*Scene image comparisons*
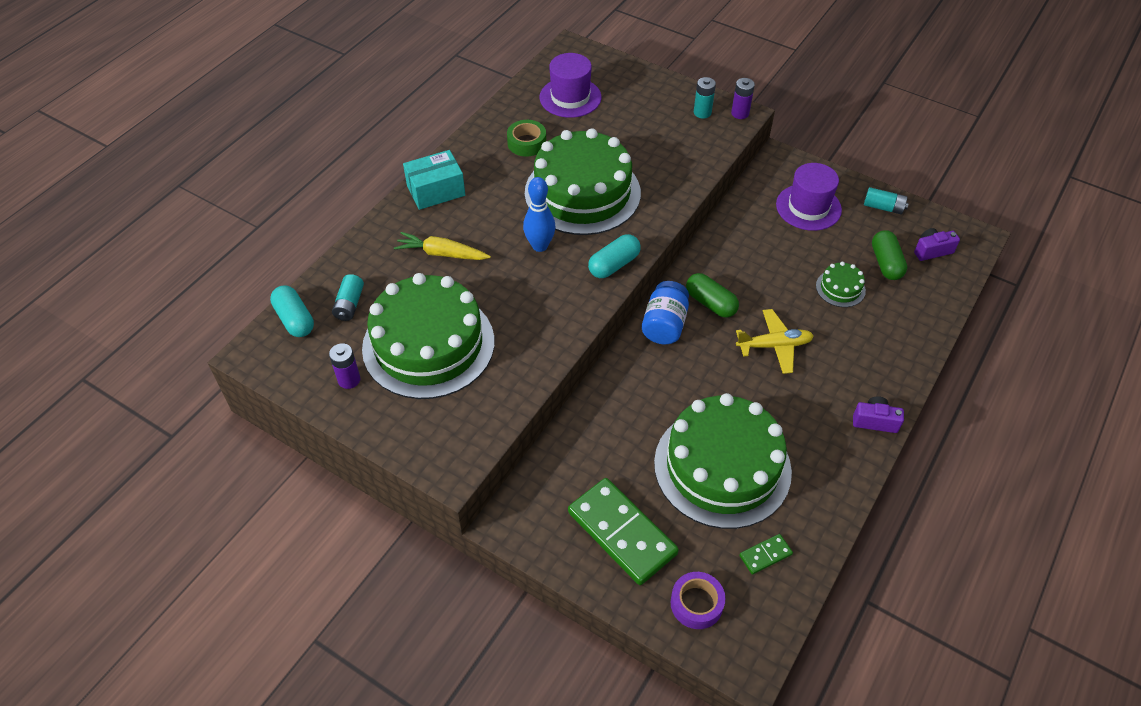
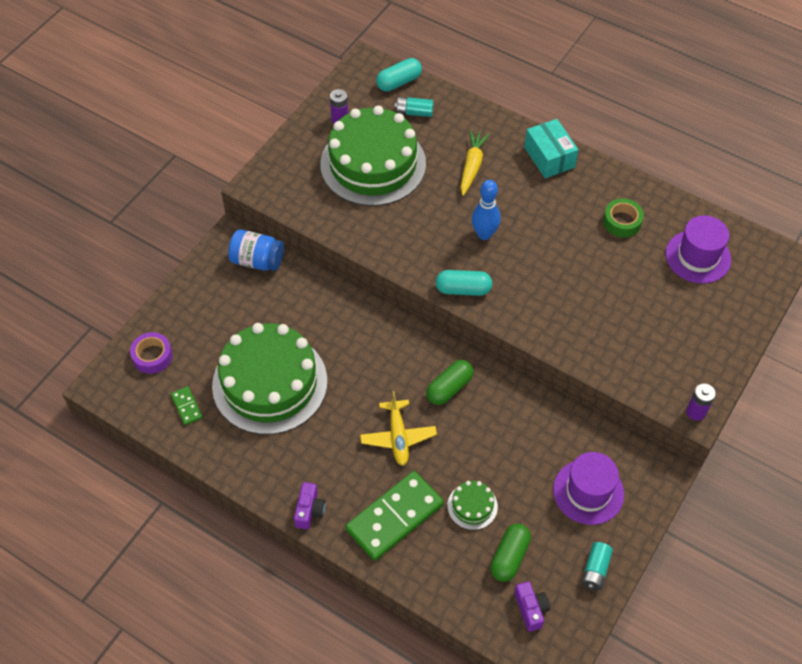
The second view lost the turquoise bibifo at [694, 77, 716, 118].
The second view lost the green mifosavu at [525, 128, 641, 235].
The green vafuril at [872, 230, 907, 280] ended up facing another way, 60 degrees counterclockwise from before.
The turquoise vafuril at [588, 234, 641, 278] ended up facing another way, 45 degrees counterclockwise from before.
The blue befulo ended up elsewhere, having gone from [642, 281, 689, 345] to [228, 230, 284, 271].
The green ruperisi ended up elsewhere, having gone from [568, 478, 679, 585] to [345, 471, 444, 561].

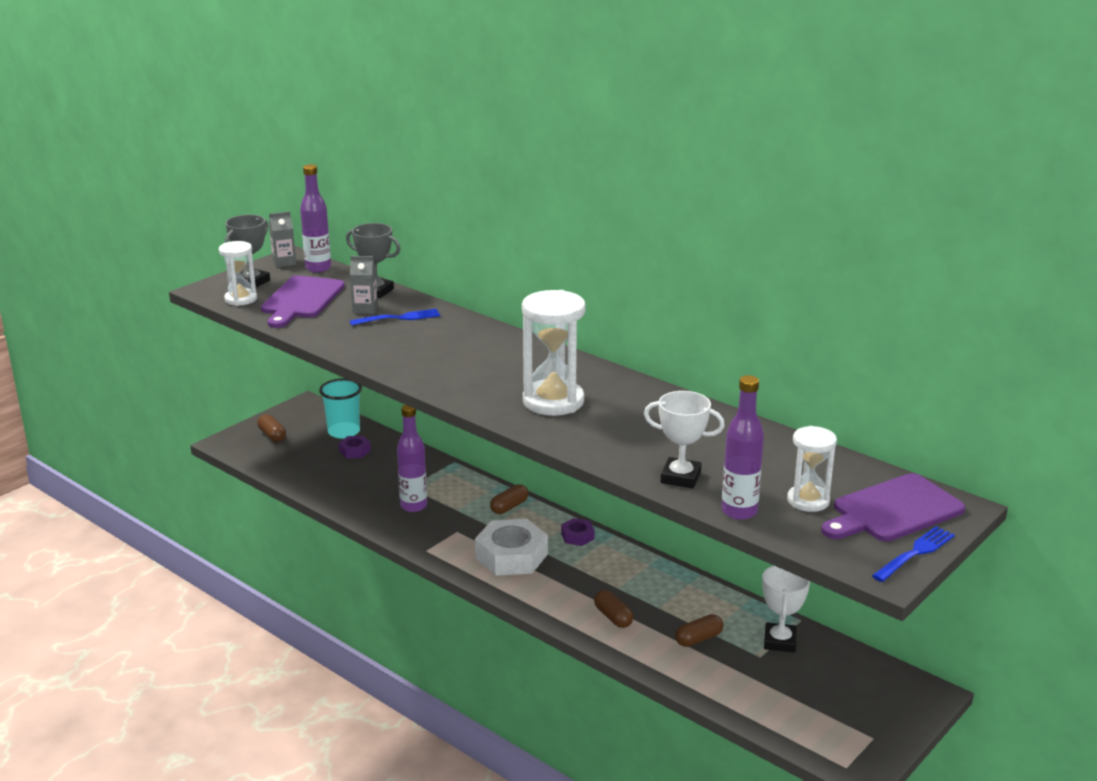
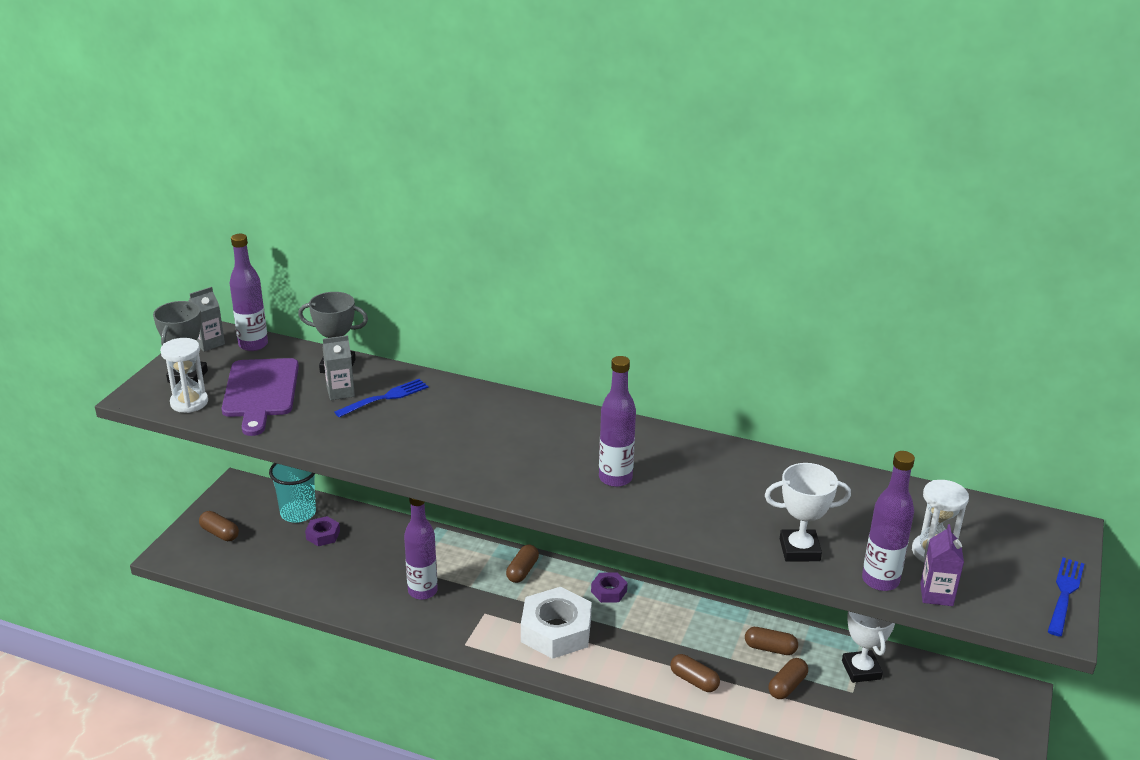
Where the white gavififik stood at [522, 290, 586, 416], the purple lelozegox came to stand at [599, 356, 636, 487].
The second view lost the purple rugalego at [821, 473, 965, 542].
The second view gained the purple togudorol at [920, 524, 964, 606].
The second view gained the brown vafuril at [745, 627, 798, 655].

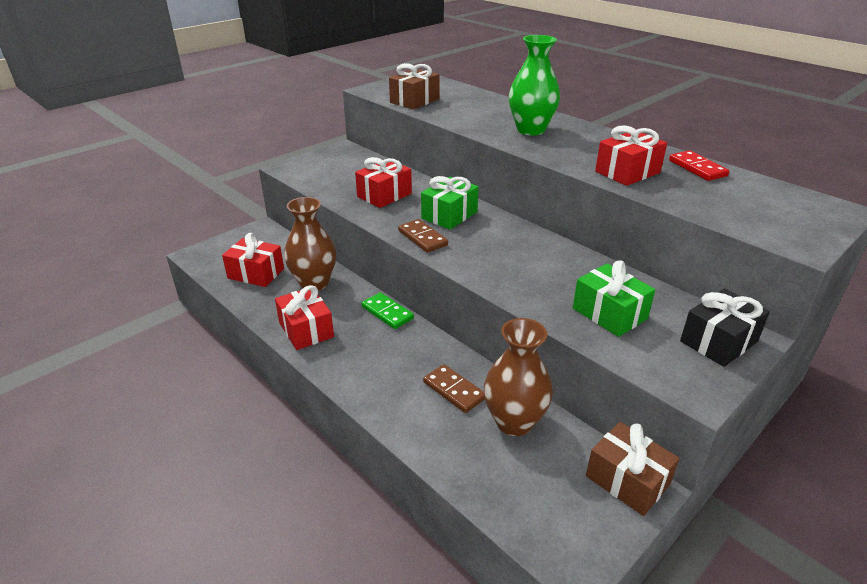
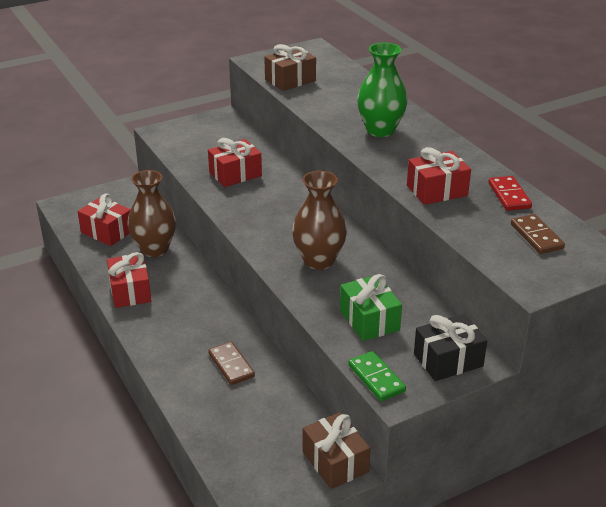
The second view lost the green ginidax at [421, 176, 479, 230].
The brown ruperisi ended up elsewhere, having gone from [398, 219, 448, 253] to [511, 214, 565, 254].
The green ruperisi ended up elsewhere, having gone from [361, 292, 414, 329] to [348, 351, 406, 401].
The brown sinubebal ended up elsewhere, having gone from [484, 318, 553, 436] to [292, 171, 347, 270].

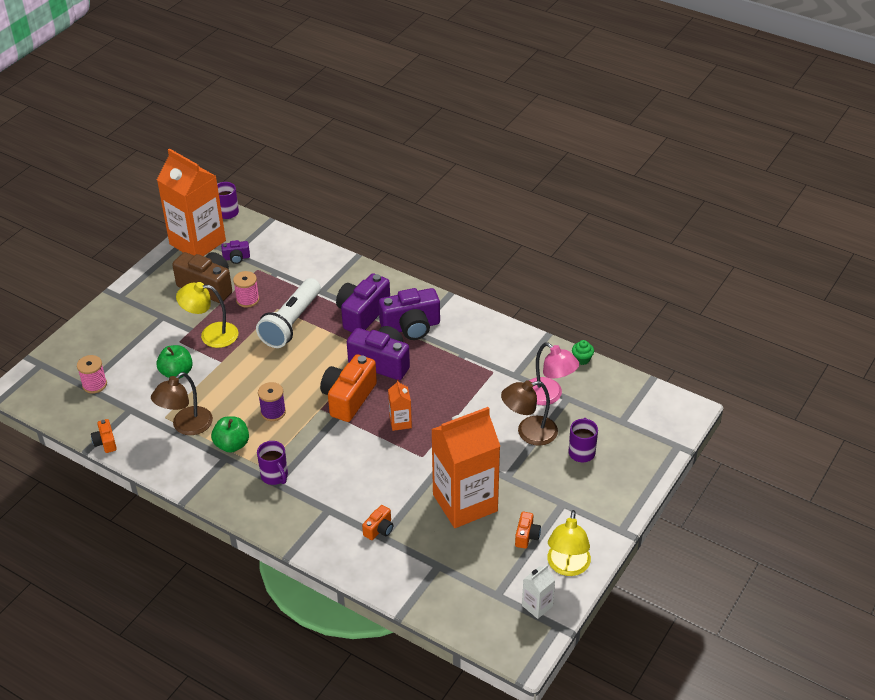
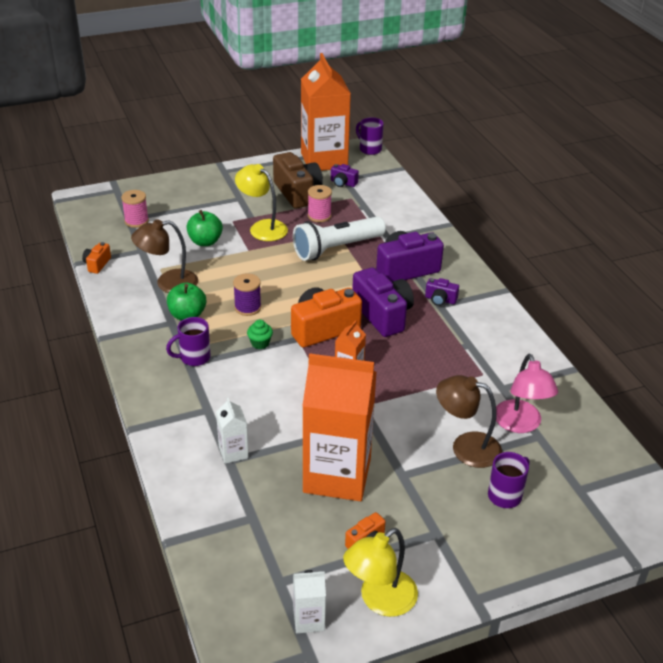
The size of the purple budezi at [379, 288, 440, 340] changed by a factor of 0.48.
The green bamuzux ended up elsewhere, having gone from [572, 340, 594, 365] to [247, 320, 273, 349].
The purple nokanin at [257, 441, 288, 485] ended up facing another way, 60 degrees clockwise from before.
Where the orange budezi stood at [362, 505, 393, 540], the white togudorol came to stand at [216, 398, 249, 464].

*ABOUT THIS EXERCISE*
If a line of the records includes the string "turquoise", copy it out.

*TASK RESULT*
The second view lost the turquoise bibifo at [694, 77, 716, 118].
The turquoise vafuril at [588, 234, 641, 278] ended up facing another way, 45 degrees counterclockwise from before.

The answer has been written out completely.